**Assignment**
In the material below, find each line with the word "building" and list it.

**Information**

════════════════

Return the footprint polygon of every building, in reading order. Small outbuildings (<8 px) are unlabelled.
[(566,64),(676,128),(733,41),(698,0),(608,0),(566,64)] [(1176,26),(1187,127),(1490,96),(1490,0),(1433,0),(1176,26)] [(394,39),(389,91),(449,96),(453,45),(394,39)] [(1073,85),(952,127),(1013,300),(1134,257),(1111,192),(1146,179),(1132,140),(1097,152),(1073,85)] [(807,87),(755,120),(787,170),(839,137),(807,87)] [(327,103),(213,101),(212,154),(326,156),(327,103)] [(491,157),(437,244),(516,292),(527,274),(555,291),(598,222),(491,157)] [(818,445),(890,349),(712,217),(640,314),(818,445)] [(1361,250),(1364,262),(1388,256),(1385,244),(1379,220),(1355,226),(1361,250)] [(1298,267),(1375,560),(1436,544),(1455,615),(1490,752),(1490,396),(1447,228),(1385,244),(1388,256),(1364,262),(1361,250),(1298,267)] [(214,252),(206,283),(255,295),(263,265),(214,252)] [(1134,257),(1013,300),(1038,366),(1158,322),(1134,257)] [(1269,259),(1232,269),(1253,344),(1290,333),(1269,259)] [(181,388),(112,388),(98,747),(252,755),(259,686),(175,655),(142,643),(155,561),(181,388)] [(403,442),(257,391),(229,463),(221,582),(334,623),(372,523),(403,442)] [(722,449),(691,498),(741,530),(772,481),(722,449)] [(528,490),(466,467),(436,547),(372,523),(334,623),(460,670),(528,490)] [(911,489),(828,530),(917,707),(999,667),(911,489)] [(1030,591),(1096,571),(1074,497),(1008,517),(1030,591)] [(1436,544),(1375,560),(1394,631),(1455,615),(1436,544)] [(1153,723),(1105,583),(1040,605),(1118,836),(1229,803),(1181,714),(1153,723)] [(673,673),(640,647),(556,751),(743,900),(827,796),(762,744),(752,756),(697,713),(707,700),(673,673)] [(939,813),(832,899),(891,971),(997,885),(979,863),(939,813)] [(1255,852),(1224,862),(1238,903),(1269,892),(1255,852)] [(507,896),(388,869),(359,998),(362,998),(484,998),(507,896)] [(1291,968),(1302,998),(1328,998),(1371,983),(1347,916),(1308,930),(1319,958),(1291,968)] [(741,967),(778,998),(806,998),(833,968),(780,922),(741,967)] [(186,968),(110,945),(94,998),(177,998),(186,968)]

════════════════

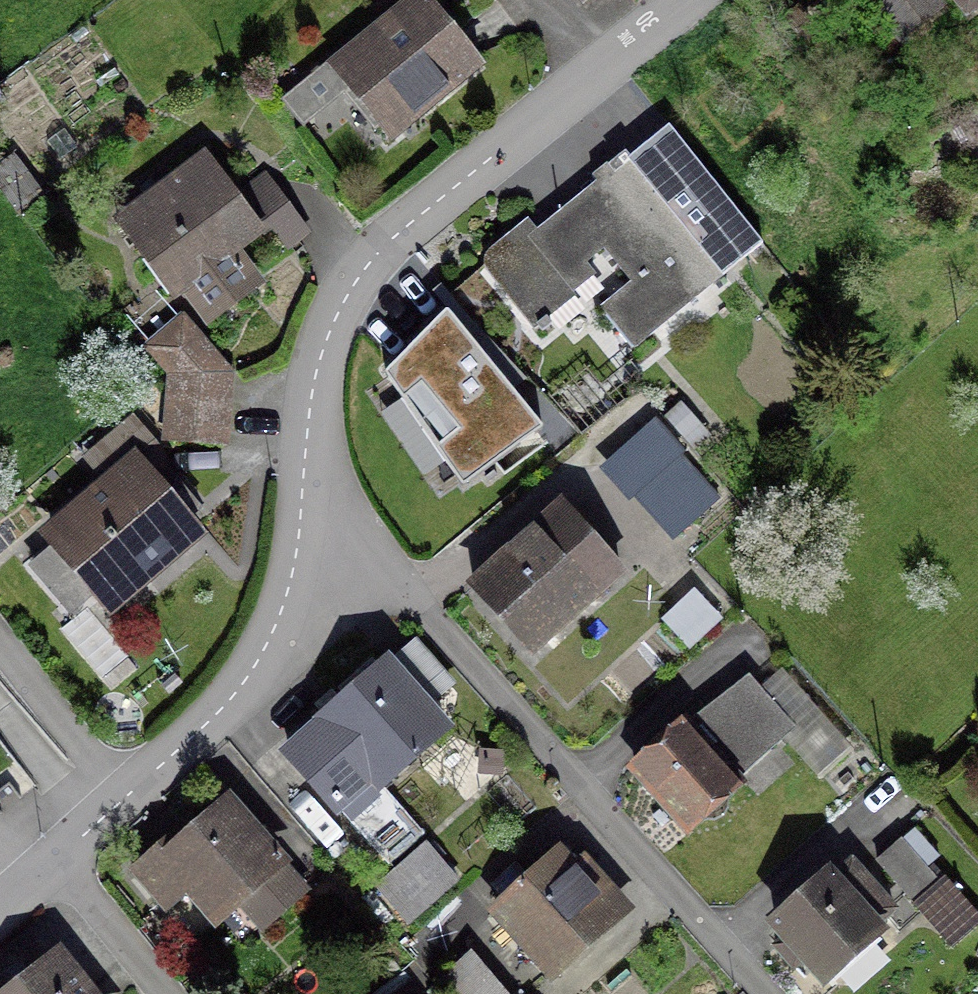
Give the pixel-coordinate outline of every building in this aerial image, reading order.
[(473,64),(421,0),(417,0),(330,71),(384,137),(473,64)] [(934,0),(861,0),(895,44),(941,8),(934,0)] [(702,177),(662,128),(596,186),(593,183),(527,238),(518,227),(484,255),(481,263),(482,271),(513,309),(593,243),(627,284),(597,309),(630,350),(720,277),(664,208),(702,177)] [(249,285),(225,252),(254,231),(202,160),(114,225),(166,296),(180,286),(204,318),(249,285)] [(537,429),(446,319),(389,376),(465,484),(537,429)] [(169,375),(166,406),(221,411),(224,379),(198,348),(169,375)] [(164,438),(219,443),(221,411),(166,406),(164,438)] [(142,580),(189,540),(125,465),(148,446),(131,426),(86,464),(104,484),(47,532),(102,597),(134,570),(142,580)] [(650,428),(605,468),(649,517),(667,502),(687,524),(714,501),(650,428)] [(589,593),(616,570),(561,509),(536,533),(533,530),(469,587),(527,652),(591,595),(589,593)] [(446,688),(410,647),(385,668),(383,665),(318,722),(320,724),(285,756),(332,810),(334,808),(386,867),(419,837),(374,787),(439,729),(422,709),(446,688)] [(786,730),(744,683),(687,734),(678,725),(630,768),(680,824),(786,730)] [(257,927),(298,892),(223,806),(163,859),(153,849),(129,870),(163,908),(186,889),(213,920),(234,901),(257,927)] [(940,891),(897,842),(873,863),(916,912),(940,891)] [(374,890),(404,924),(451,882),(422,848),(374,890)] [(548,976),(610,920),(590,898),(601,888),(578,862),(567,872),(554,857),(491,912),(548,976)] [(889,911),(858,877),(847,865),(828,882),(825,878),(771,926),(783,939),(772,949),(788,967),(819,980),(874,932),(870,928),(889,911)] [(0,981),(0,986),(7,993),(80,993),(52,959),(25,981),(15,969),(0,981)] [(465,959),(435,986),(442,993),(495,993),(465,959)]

════════════════

**Written response**
Return the footprint polygon of every building, in reading order. Small outbuildings (<8 px) are unlabelled.
Give the pixel-coordinate outline of every building in this aerial image, reading order.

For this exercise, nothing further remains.